(Edit tracking data)
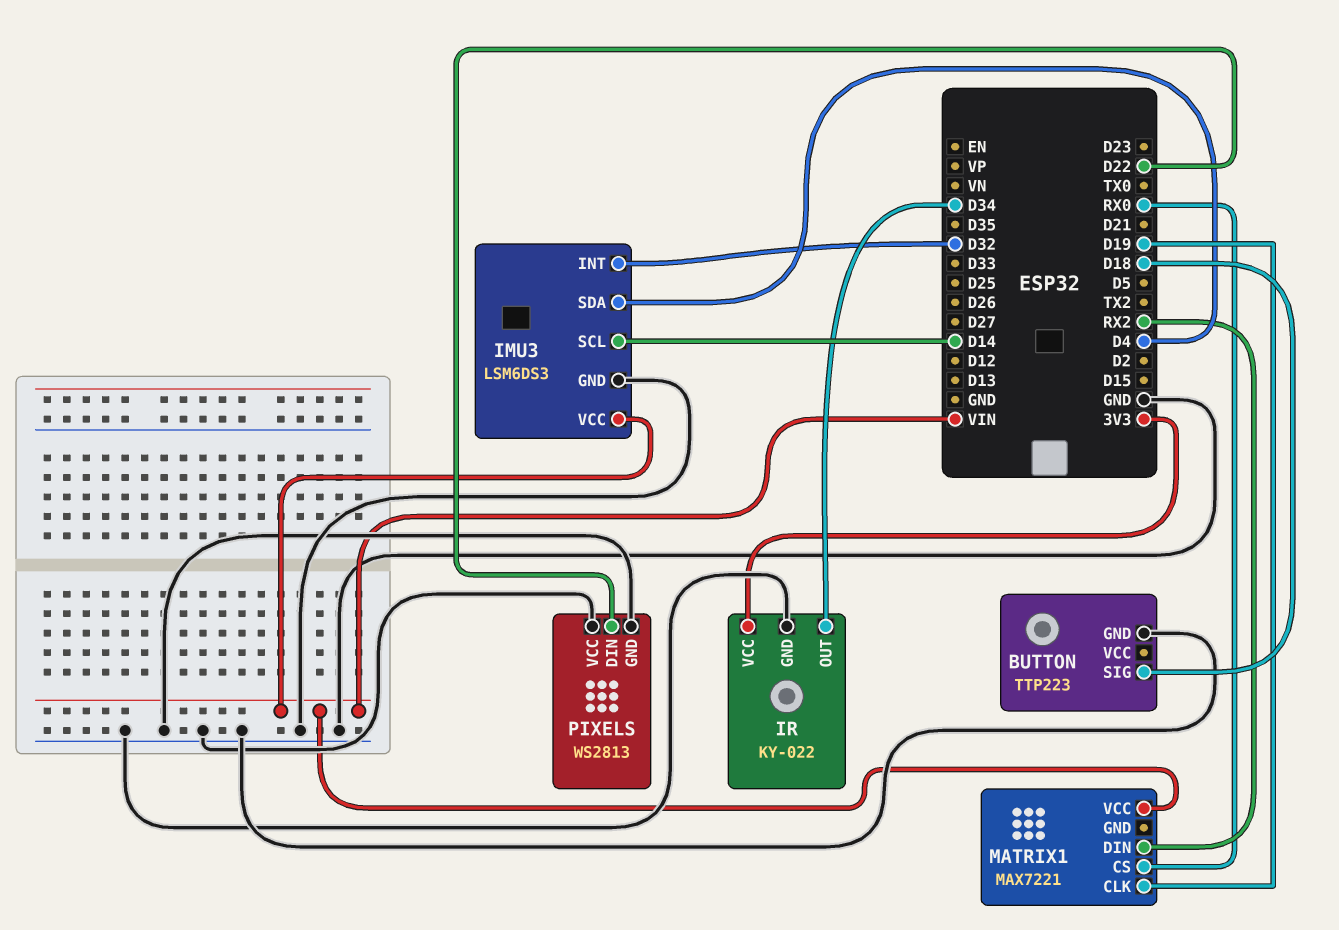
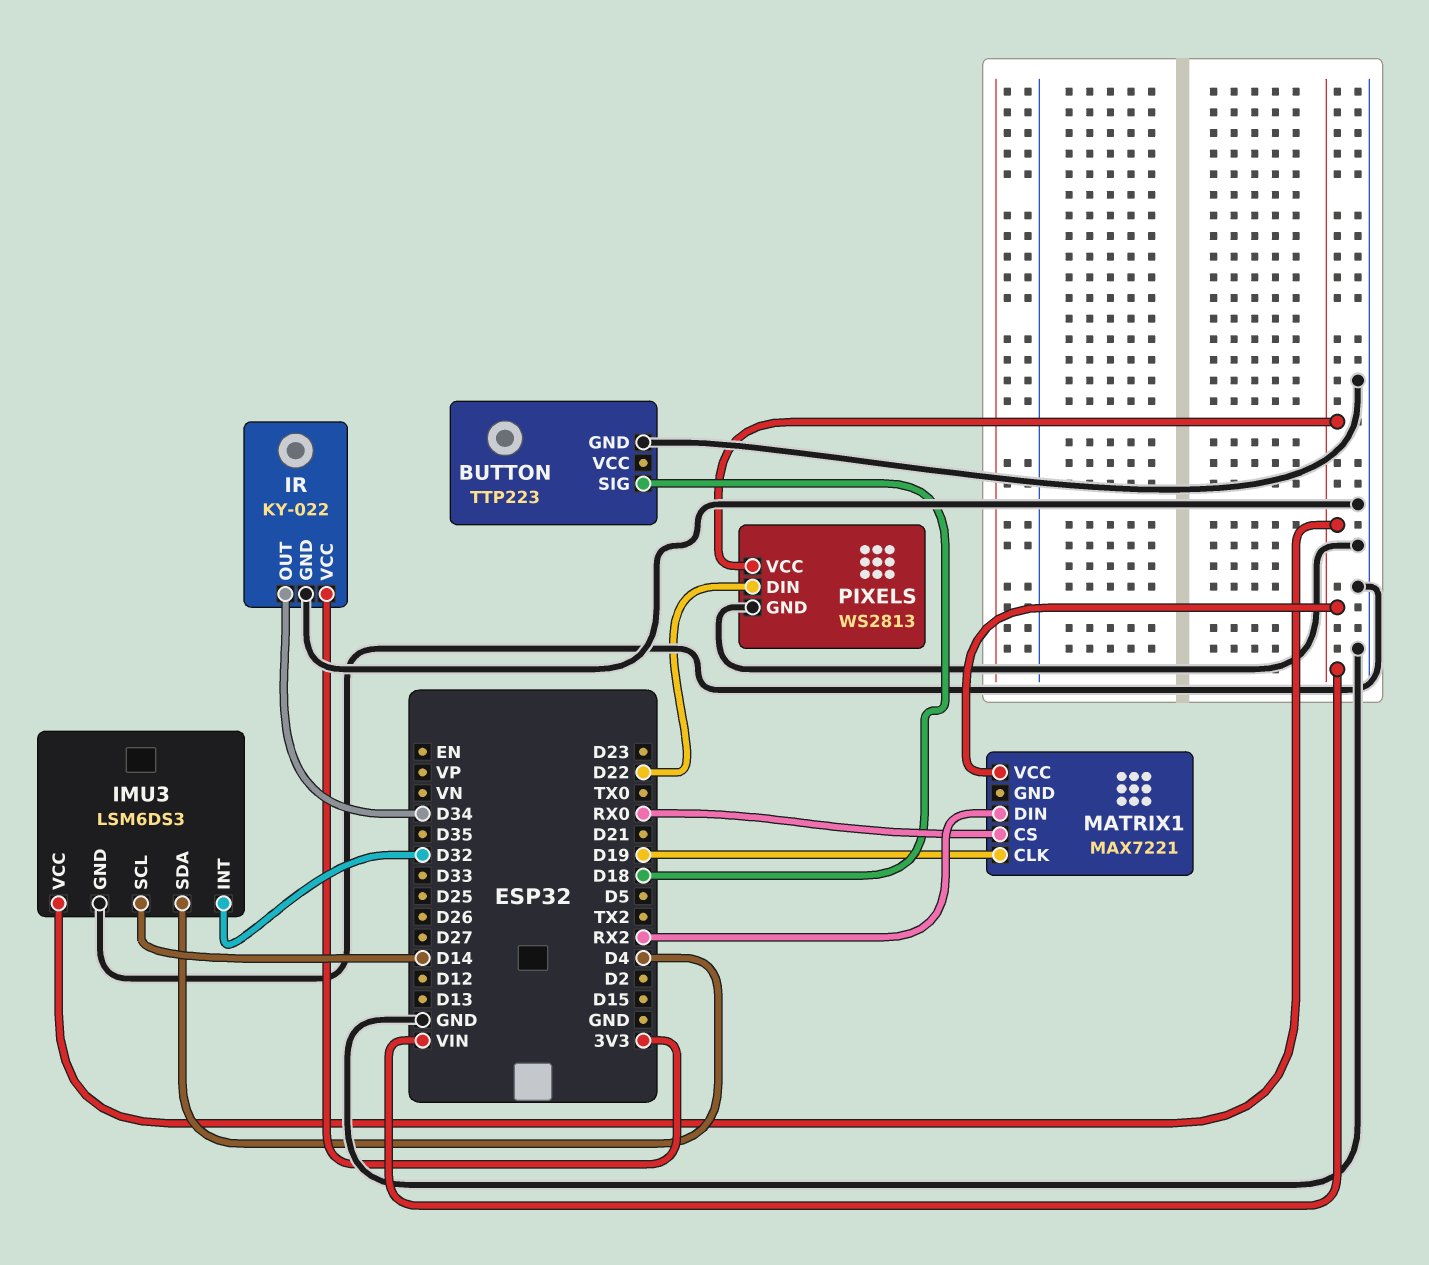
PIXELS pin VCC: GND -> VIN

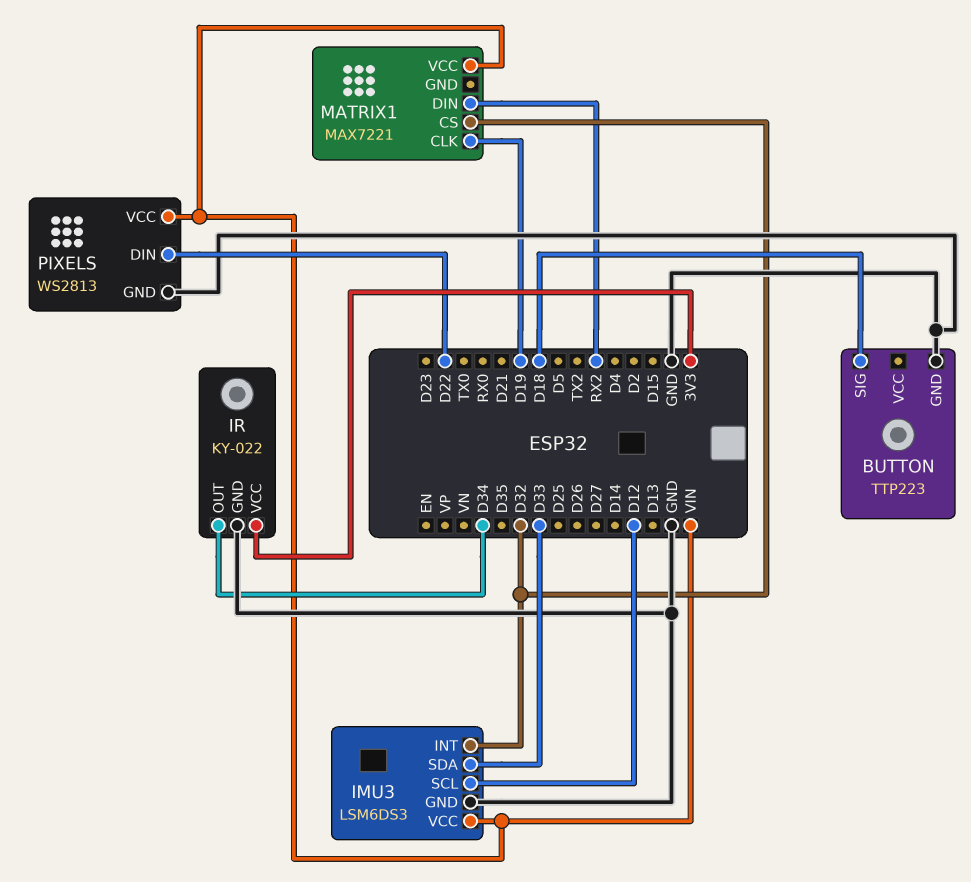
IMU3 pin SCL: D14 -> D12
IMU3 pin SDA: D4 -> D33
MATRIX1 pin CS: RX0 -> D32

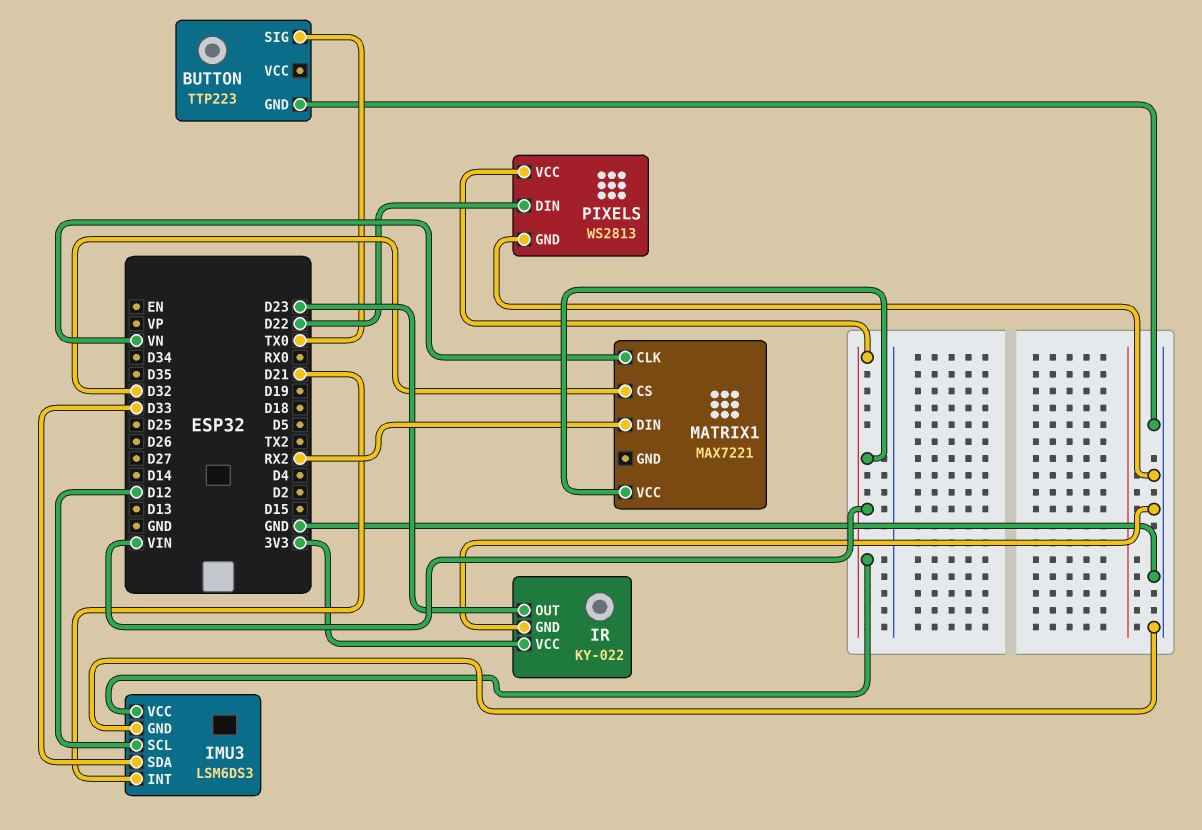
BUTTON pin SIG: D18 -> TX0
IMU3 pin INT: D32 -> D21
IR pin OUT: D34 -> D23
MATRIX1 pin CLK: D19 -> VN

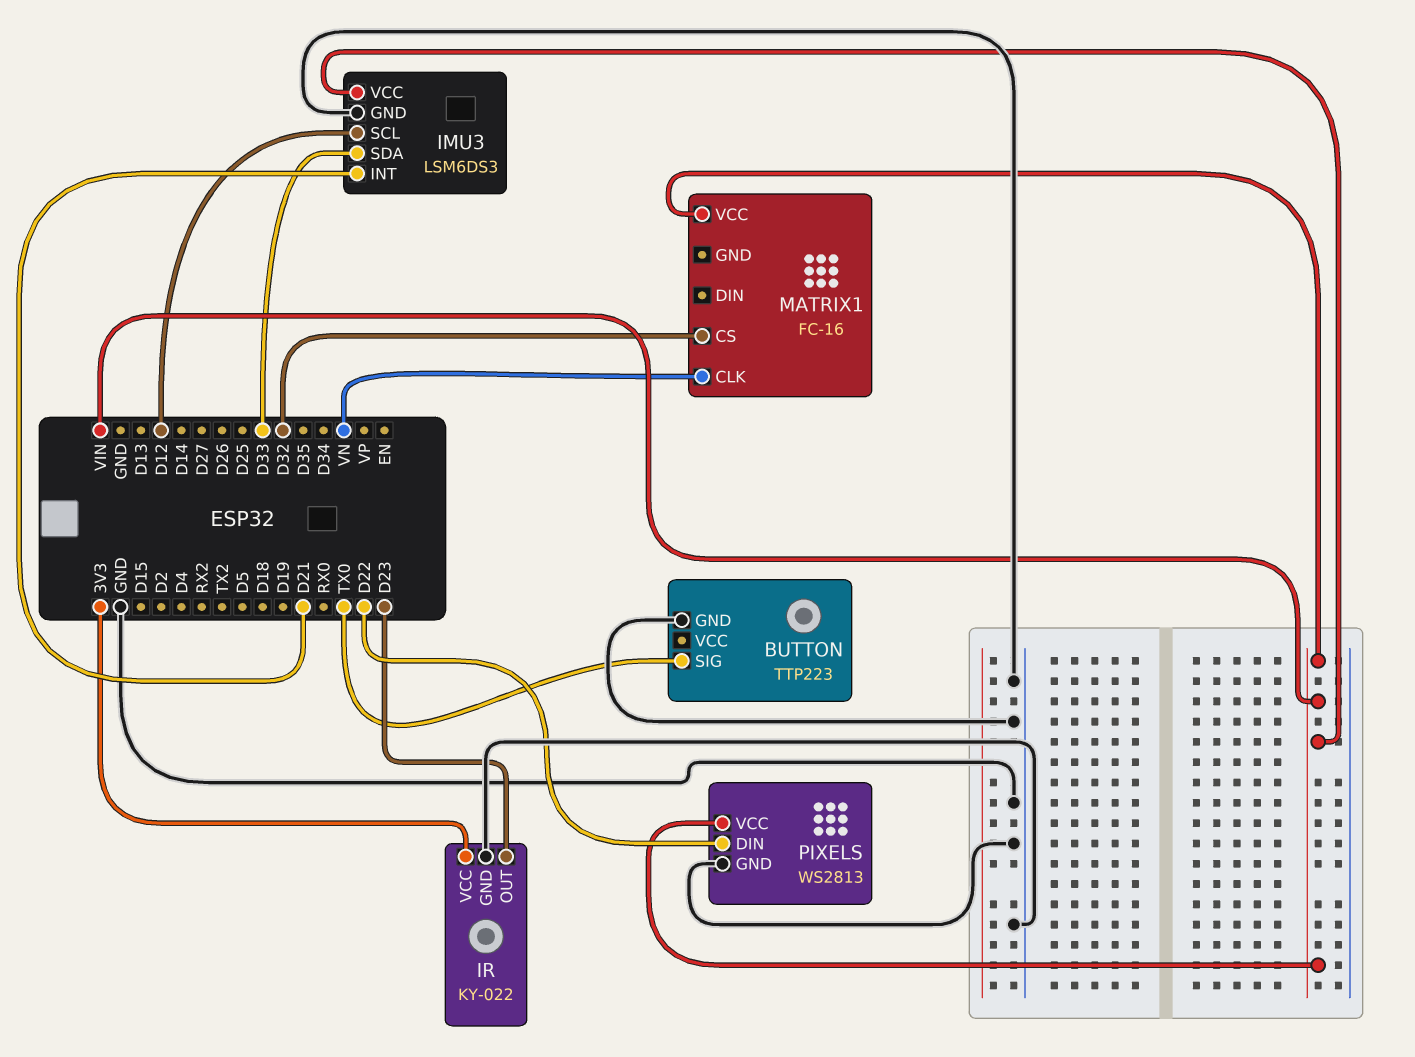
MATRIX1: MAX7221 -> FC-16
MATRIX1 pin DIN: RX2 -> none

Task to carry out: Please retype the lines from the one containing "BUTTON pin SIG: D18 -> TX0" through the last line of the records above, exactly as written, and leave out any pictures.

Task output:
BUTTON pin SIG: D18 -> TX0
IMU3 pin INT: D32 -> D21
IR pin OUT: D34 -> D23
MATRIX1 pin CLK: D19 -> VN

MATRIX1: MAX7221 -> FC-16
MATRIX1 pin DIN: RX2 -> none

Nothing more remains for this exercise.